[Opening Material provided section]

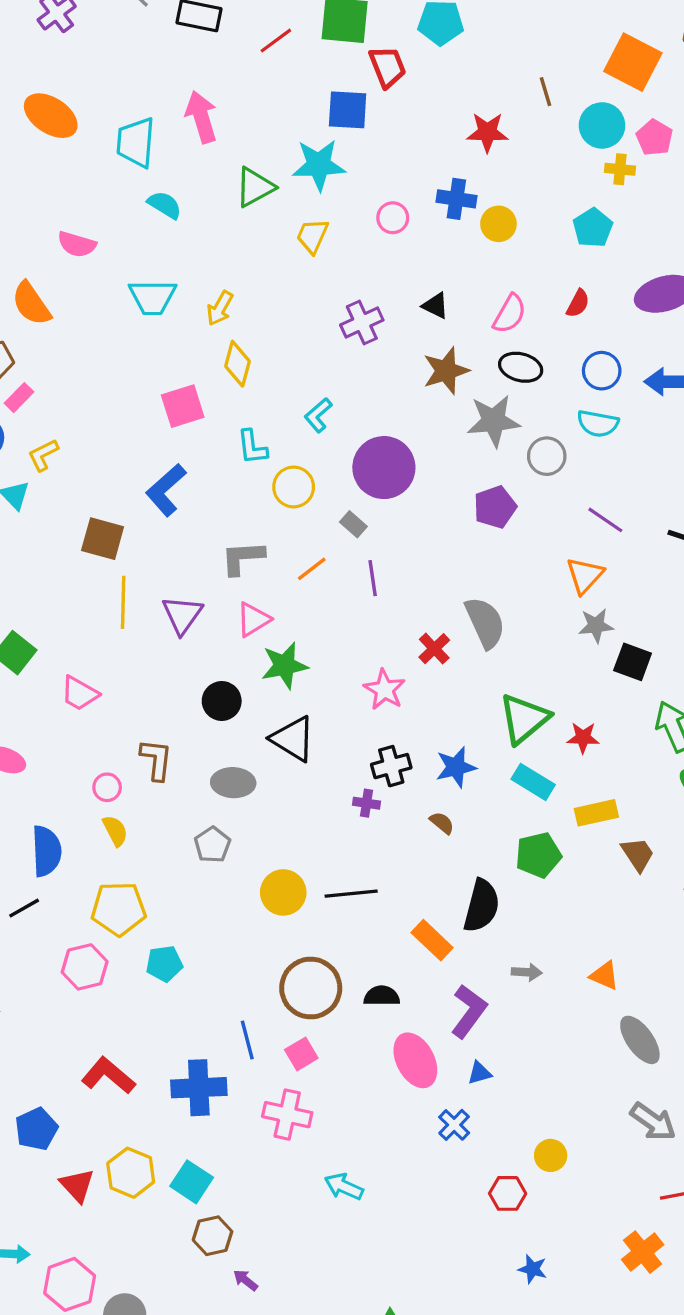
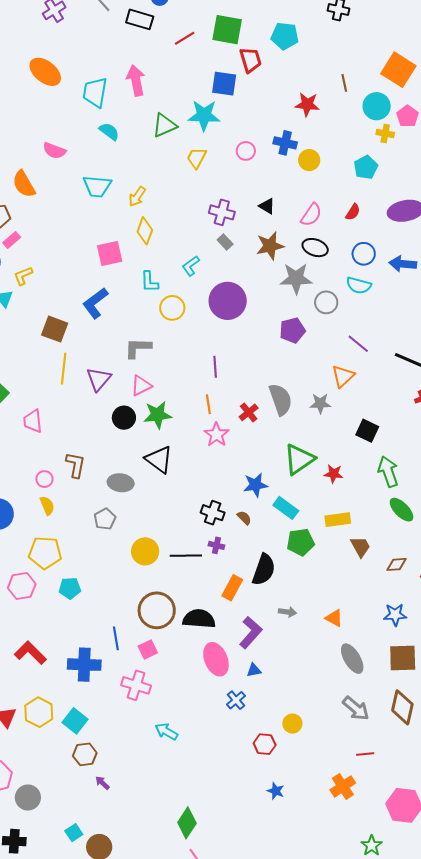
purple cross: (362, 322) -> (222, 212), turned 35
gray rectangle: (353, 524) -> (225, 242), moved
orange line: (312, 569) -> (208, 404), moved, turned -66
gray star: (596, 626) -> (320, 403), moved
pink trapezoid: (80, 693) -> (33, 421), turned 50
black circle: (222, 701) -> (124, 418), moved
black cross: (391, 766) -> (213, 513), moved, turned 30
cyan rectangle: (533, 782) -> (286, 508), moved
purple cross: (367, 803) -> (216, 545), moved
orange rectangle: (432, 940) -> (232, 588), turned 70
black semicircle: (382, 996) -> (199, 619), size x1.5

[Closing Material provided section]
[Opening Material provided section]

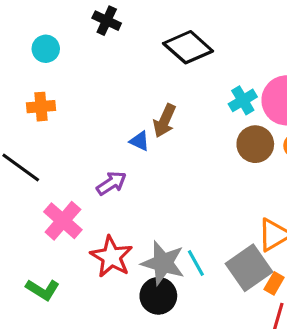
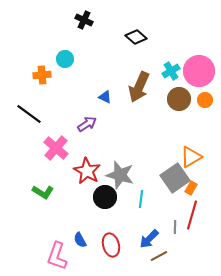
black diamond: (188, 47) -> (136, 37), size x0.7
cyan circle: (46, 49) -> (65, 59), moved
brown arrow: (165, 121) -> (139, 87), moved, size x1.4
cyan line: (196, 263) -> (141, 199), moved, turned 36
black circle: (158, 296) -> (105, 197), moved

[Closing Material provided section]

# [How to complete this task]
Look above for the line holding "purple cross: (362, 322)" and the line holding "black semicircle: (382, 996)". Retype both, and every line between them, word for word and nothing else.

# [Response to this exercise]
purple cross: (362, 322) -> (222, 212), turned 35
gray rectangle: (353, 524) -> (225, 242), moved
orange line: (312, 569) -> (208, 404), moved, turned -66
gray star: (596, 626) -> (320, 403), moved
pink trapezoid: (80, 693) -> (33, 421), turned 50
black circle: (222, 701) -> (124, 418), moved
black cross: (391, 766) -> (213, 513), moved, turned 30
cyan rectangle: (533, 782) -> (286, 508), moved
purple cross: (367, 803) -> (216, 545), moved
orange rectangle: (432, 940) -> (232, 588), turned 70
black semicircle: (382, 996) -> (199, 619), size x1.5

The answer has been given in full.